* Your assignment
For every record that follows, write out the text exactly and omit the picture, if one is present.

──────── Records to use

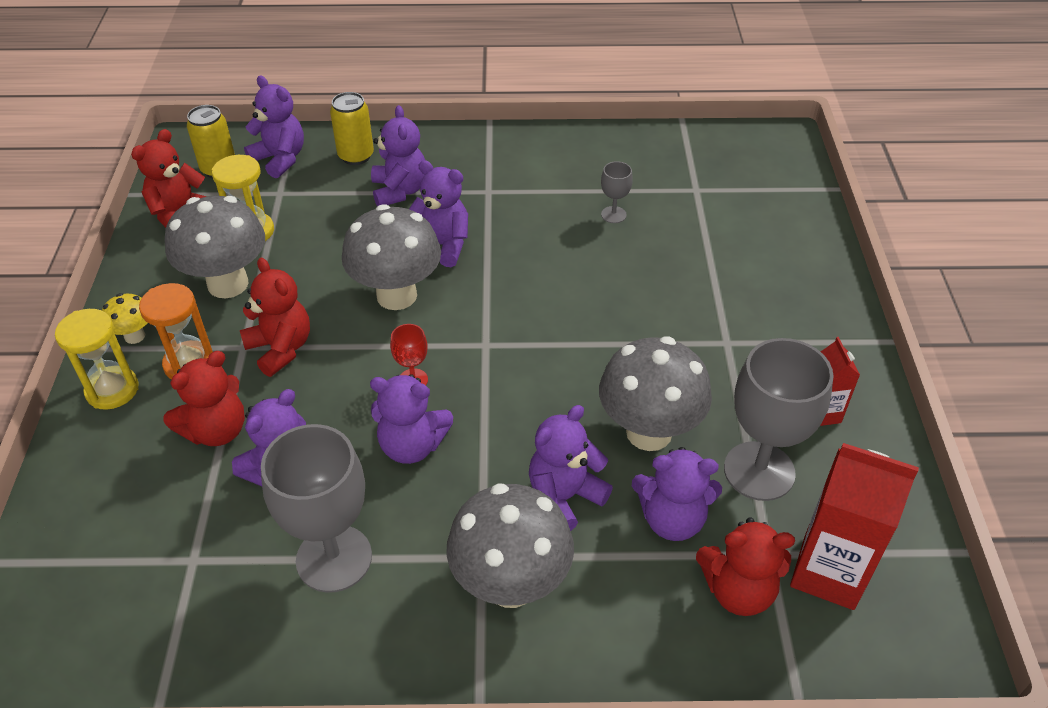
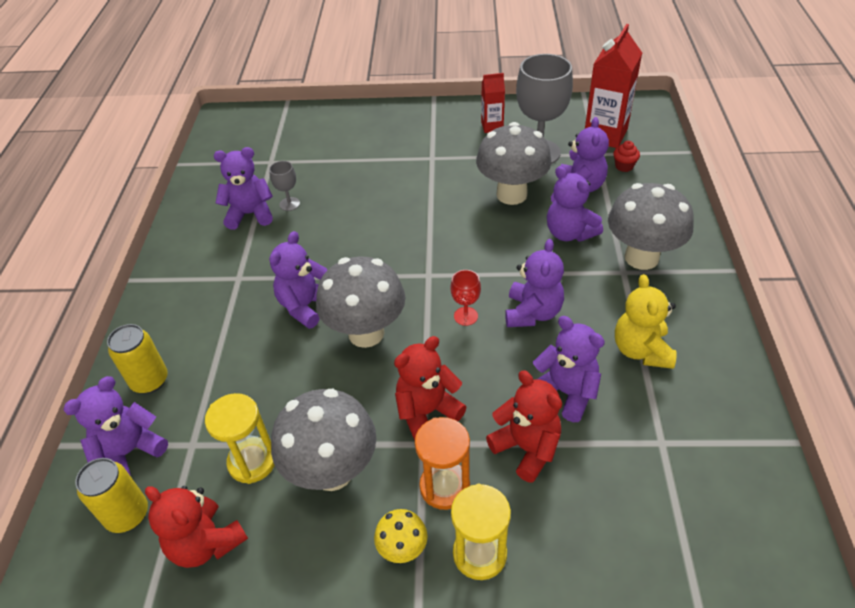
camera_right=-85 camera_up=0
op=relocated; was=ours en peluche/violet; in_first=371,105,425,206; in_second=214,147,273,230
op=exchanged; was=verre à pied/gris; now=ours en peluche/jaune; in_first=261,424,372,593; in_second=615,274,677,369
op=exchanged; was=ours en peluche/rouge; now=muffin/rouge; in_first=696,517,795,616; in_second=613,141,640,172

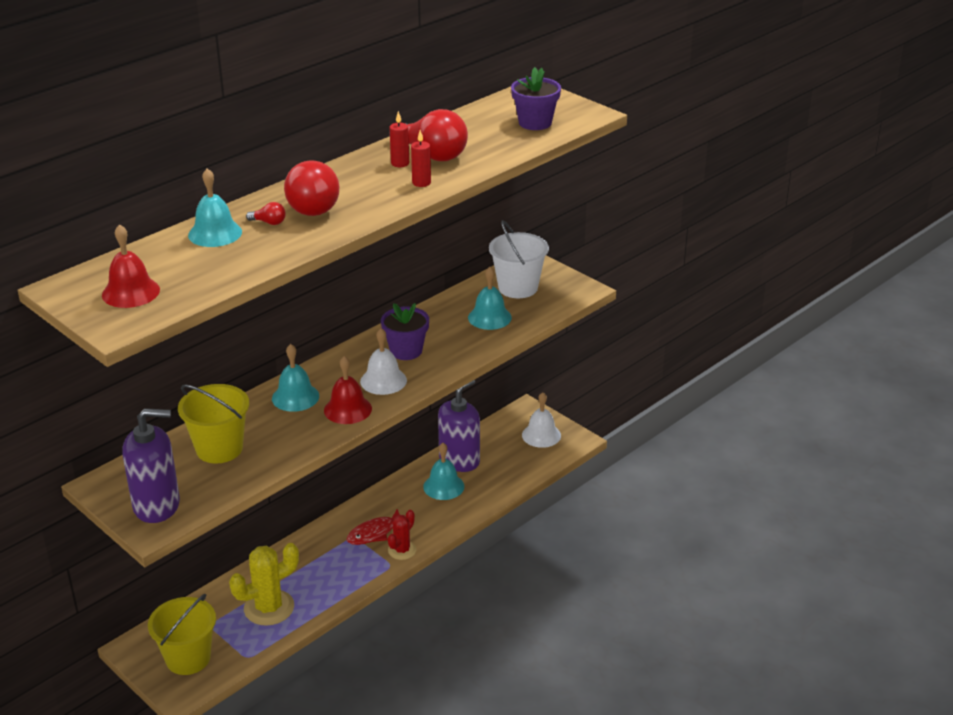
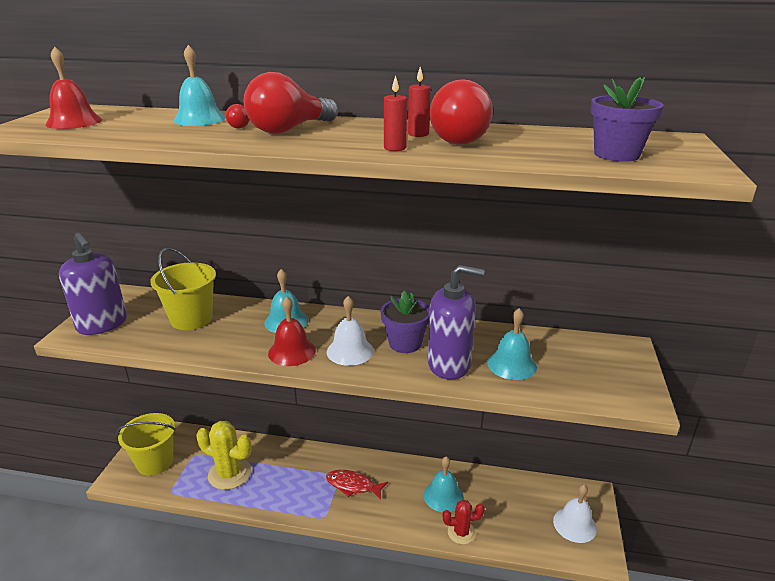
camera_right=55 camera_up=-5
op=missing; was=seau/blanc; in_first=489,220,549,298
op=relocated; was=cactus/rouge; in_first=388,510,417,560; in_second=443,500,485,544
op=relocated; was=distributeur de savon/violet; in_first=438,380,480,472; in_second=428,265,485,380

────────────────

* Reply
camera_right=-85 camera_up=0
op=relocated; was=ours en peluche/violet; in_first=371,105,425,206; in_second=214,147,273,230
op=exchanged; was=verre à pied/gris; now=ours en peluche/jaune; in_first=261,424,372,593; in_second=615,274,677,369
op=exchanged; was=ours en peluche/rouge; now=muffin/rouge; in_first=696,517,795,616; in_second=613,141,640,172

camera_right=55 camera_up=-5
op=missing; was=seau/blanc; in_first=489,220,549,298
op=relocated; was=cactus/rouge; in_first=388,510,417,560; in_second=443,500,485,544
op=relocated; was=distributeur de savon/violet; in_first=438,380,480,472; in_second=428,265,485,380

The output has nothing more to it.